*WRITTEN TASK*. Copy out the entries below with "coffee machine" switched to "espresso maker" everywhere and nothing else altered. Leave the pictures out of your copy.

──────

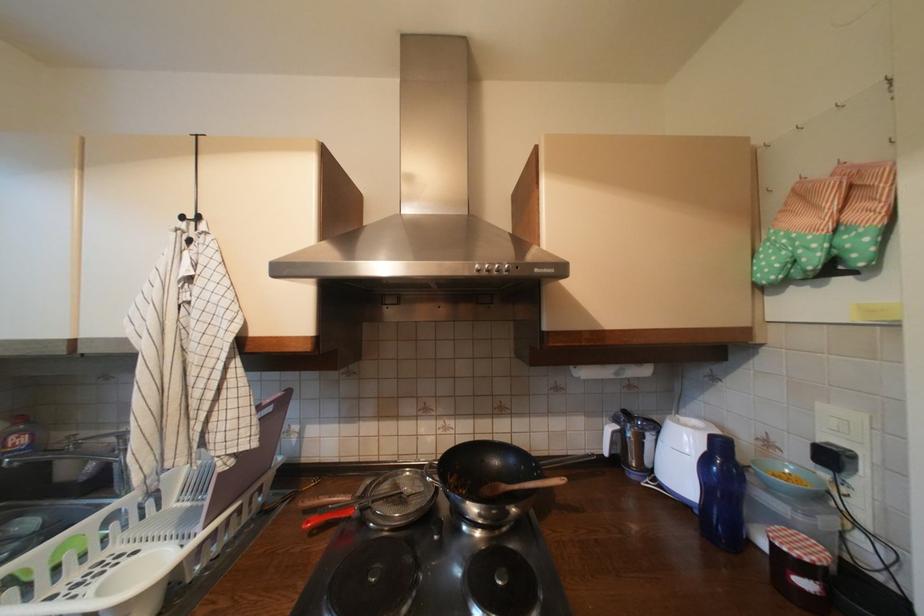
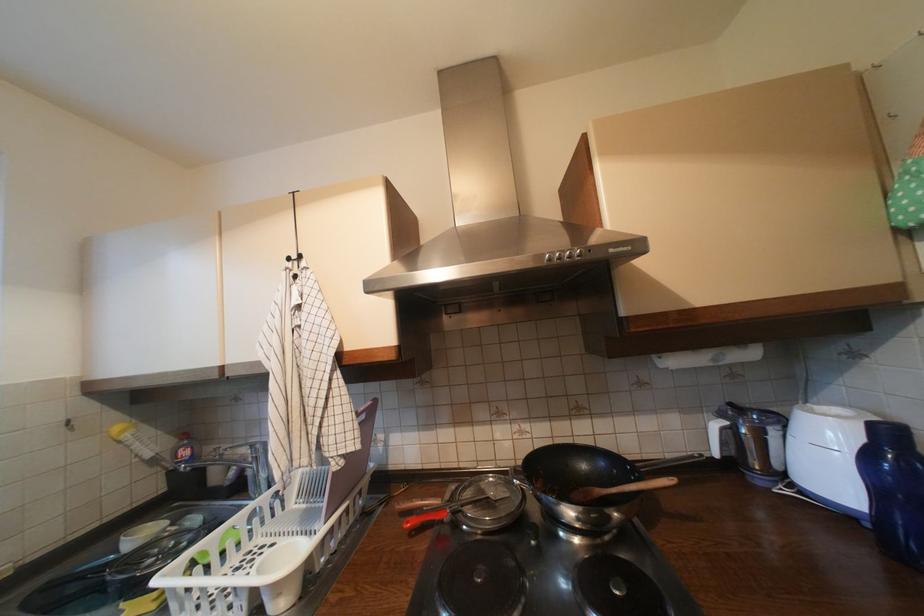
Where in the second image is the point corresponding to (310,503) from the first image?

(407, 506)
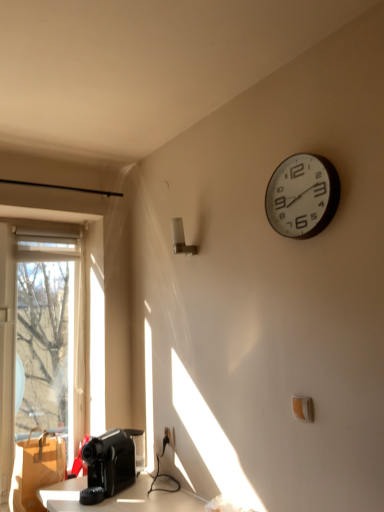
Question: Considering the positions of black plastic coffee machine at lower left and brown cardboard box at lower left in the image, is black plastic coffee machine at lower left bigger or smaller than brown cardboard box at lower left?

Choices:
 (A) big
 (B) small

Answer: (B)

Question: Is black plastic coffee machine at lower left taller or shorter than brown cardboard box at lower left?

Choices:
 (A) tall
 (B) short

Answer: (B)

Question: Considering the real-world distances, which object is farthest from the white plastic wall clock at upper right?

Choices:
 (A) brown cardboard box at lower left
 (B) black plastic coffee machine at lower left

Answer: (A)

Question: Which object is positioned farthest from the white plastic wall clock at upper right?

Choices:
 (A) black plastic coffee machine at lower left
 (B) brown cardboard box at lower left

Answer: (B)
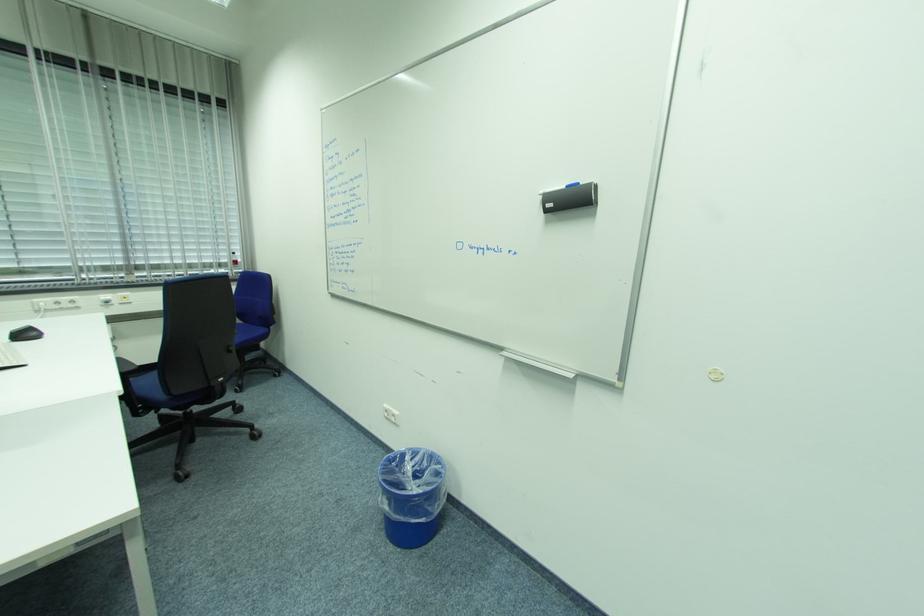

──────

*ANSWER TO THIS TASK*.
Where in the second image is the point corresponding to (310,503) from the first image?

(407, 506)
Question: Considering the positions of black plastic espresso maker at lower left and brown cardboard box at lower left in the image, is black plastic espresso maker at lower left bigger or smaller than brown cardboard box at lower left?

Choices:
 (A) big
 (B) small

Answer: (B)

Question: Is black plastic espresso maker at lower left taller or shorter than brown cardboard box at lower left?

Choices:
 (A) tall
 (B) short

Answer: (B)

Question: Considering the real-world distances, which object is farthest from the white plastic wall clock at upper right?

Choices:
 (A) brown cardboard box at lower left
 (B) black plastic espresso maker at lower left

Answer: (A)

Question: Which object is positioned farthest from the white plastic wall clock at upper right?

Choices:
 (A) black plastic espresso maker at lower left
 (B) brown cardboard box at lower left

Answer: (B)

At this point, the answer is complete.